- _Information provided_:
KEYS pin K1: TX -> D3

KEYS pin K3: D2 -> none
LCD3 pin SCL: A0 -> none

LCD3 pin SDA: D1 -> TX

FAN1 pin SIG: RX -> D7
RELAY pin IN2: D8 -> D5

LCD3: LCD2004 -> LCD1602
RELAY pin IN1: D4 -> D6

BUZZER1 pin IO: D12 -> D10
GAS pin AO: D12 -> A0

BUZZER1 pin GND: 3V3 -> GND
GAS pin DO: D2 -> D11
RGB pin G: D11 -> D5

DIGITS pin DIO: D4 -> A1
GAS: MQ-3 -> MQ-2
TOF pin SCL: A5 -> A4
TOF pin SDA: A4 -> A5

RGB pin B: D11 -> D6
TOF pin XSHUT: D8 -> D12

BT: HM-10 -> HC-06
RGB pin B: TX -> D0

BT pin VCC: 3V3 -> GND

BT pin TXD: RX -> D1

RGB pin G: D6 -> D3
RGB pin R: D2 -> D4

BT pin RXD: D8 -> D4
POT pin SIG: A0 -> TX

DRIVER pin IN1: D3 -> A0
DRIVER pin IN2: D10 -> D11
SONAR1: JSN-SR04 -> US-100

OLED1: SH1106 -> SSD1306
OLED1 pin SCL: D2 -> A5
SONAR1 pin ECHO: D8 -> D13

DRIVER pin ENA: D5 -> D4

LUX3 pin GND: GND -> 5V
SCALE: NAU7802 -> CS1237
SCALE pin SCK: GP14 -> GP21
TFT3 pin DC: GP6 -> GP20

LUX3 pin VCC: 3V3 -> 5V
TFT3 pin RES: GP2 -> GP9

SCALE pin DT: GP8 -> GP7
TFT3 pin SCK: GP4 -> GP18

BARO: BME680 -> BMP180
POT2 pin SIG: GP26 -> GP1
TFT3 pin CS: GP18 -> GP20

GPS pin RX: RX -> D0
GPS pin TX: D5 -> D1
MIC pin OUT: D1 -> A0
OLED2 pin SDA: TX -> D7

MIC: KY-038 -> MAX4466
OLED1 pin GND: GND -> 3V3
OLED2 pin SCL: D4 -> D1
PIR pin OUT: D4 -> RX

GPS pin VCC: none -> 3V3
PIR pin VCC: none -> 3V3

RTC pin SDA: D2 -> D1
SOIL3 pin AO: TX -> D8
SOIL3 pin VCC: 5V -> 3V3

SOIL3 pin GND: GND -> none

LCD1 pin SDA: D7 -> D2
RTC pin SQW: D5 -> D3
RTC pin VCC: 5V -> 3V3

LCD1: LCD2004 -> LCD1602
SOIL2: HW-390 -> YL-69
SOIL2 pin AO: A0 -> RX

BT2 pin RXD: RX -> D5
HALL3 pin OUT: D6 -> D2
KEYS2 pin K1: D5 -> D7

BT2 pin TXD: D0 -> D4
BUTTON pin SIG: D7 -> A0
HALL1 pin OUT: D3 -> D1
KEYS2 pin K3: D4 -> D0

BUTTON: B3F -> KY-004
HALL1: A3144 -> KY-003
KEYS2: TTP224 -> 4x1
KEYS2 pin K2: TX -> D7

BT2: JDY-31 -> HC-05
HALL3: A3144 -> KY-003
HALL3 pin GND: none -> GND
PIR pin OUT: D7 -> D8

- _Task to complete_:
Copy whichever lines in the listing above contain the word "BUTTON".

- _Expected output_:
BUTTON pin SIG: D7 -> A0
BUTTON: B3F -> KY-004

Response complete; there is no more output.